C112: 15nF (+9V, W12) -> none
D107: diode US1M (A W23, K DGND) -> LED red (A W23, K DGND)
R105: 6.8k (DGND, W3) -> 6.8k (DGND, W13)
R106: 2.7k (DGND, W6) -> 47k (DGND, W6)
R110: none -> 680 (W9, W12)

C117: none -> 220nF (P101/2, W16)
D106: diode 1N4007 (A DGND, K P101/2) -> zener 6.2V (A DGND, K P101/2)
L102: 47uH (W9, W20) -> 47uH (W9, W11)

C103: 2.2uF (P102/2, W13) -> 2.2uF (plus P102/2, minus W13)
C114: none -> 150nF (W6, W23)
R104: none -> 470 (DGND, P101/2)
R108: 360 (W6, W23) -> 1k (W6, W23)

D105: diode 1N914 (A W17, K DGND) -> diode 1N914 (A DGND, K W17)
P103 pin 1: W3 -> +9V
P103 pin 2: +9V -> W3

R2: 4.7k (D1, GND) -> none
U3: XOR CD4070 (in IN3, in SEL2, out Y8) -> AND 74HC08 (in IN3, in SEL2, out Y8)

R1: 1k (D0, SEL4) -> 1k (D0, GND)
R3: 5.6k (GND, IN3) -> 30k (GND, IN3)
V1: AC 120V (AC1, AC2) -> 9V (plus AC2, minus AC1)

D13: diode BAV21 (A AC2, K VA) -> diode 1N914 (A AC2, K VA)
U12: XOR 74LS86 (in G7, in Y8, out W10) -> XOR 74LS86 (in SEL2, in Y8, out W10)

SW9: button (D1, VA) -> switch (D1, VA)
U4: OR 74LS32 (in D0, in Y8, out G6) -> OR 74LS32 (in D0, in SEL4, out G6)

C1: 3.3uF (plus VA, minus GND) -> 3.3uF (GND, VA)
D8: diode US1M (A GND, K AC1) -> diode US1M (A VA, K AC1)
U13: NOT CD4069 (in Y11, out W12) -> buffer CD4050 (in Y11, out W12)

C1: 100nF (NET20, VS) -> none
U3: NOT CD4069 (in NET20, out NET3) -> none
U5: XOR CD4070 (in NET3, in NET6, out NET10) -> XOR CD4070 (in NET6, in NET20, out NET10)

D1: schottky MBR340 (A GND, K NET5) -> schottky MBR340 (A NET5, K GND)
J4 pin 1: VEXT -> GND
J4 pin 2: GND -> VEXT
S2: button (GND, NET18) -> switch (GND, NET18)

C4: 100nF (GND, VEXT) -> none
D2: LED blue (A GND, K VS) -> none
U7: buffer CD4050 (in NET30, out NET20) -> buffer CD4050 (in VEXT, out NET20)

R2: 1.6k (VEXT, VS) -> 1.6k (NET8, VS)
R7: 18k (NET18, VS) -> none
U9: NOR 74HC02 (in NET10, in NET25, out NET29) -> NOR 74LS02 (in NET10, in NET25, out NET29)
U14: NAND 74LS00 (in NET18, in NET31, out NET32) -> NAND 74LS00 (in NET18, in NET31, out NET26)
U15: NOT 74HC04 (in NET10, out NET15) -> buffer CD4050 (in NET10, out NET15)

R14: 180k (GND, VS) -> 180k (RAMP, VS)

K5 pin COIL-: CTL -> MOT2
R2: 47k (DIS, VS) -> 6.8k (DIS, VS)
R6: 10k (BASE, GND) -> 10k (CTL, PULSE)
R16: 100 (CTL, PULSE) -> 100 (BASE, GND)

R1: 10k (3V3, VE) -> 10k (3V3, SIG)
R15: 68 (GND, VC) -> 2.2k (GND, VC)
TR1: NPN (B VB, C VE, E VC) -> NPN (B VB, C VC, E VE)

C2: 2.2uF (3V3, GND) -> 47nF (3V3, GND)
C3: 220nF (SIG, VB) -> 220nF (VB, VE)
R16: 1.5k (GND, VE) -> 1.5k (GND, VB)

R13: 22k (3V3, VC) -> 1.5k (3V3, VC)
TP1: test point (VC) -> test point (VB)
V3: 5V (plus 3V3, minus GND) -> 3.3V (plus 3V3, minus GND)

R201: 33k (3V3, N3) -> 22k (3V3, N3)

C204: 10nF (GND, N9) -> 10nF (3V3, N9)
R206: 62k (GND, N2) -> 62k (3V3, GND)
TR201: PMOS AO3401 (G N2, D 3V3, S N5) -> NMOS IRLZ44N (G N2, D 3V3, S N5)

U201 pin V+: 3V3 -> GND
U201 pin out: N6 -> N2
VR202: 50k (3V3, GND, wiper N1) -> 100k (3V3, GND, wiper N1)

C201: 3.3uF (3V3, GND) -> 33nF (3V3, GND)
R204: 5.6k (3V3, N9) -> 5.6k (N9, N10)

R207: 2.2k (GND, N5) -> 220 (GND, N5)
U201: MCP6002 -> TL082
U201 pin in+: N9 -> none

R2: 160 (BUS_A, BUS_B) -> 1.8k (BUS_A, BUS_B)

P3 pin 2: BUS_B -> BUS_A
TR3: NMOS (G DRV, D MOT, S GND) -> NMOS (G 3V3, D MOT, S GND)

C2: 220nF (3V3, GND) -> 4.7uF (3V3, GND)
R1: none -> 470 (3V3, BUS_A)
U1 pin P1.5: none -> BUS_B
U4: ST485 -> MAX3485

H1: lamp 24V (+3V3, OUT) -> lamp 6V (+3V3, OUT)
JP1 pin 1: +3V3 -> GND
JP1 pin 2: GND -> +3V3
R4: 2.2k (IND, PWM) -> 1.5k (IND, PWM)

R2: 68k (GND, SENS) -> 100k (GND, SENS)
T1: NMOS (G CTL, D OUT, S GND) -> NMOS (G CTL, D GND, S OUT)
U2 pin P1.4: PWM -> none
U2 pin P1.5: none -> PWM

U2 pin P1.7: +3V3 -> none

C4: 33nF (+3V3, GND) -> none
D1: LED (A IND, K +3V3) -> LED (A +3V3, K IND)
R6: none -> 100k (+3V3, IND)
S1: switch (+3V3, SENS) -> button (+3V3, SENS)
++++++++
What is being asked
Reproduce every line of the entries above, unchanged, from the very first one down to and including the line containing "R2: 4.7k (D1, GND) -> none".

Written reply
C112: 15nF (+9V, W12) -> none
D107: diode US1M (A W23, K DGND) -> LED red (A W23, K DGND)
R105: 6.8k (DGND, W3) -> 6.8k (DGND, W13)
R106: 2.7k (DGND, W6) -> 47k (DGND, W6)
R110: none -> 680 (W9, W12)

C117: none -> 220nF (P101/2, W16)
D106: diode 1N4007 (A DGND, K P101/2) -> zener 6.2V (A DGND, K P101/2)
L102: 47uH (W9, W20) -> 47uH (W9, W11)

C103: 2.2uF (P102/2, W13) -> 2.2uF (plus P102/2, minus W13)
C114: none -> 150nF (W6, W23)
R104: none -> 470 (DGND, P101/2)
R108: 360 (W6, W23) -> 1k (W6, W23)

D105: diode 1N914 (A W17, K DGND) -> diode 1N914 (A DGND, K W17)
P103 pin 1: W3 -> +9V
P103 pin 2: +9V -> W3

R2: 4.7k (D1, GND) -> none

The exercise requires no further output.